(Data below)

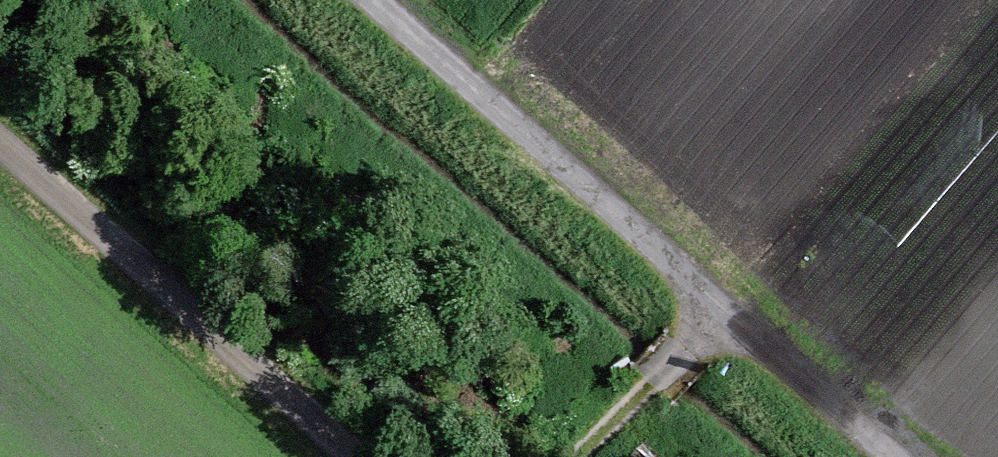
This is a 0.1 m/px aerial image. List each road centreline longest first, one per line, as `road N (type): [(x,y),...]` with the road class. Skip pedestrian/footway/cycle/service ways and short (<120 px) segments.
road 1 (track): [(366,0),(892,456)]
road 2 (track): [(0,146),(357,456)]
road 3 (track): [(566,456),(720,308)]

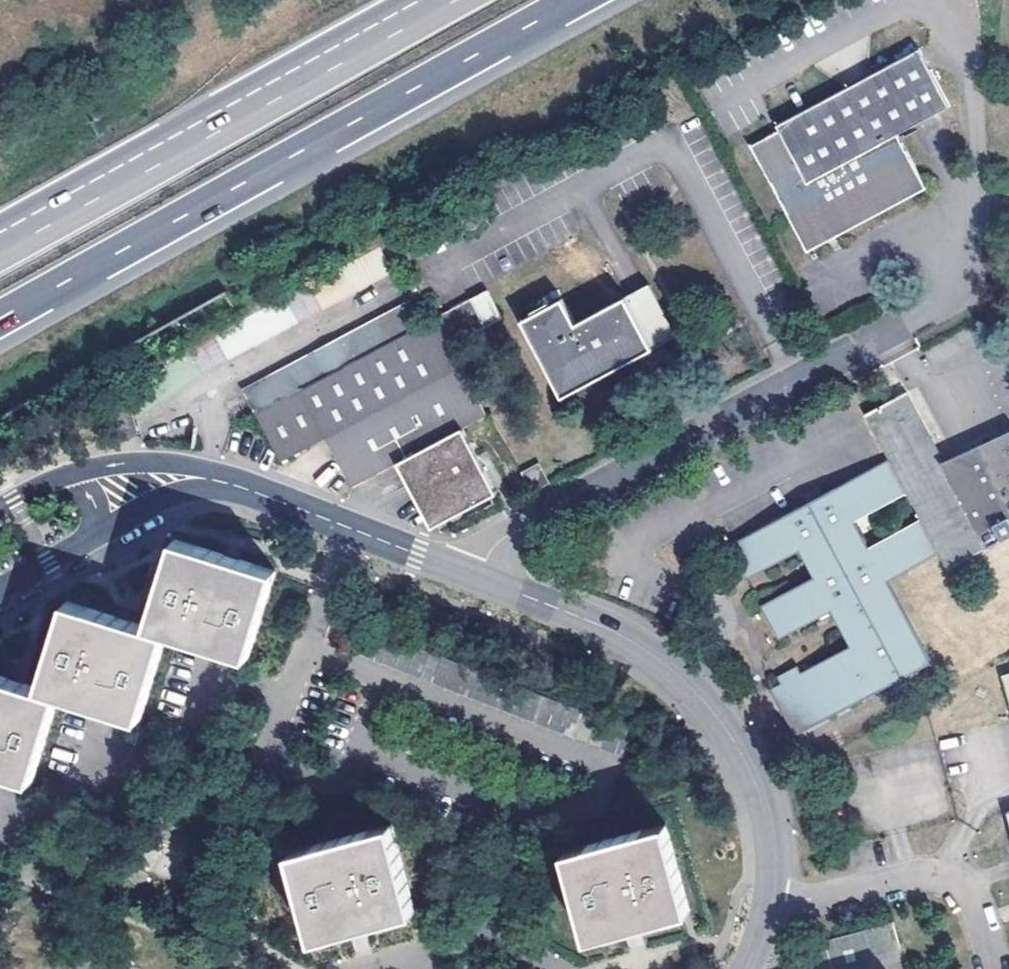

(End Data below)

Brief:
No picture belongs in the copy; return the rest of the listing exactly.

Completed exercise:
This is a 0.1 m/px aerial image. List each road centreline longest first, one per line, as `road N (type): [(x,y),...]` with the road class. Skip pedestrian/footway/cycle/service ways and short (<120 px) segments.
road 1 (track): [(366,0),(892,456)]
road 2 (track): [(0,146),(357,456)]
road 3 (track): [(566,456),(720,308)]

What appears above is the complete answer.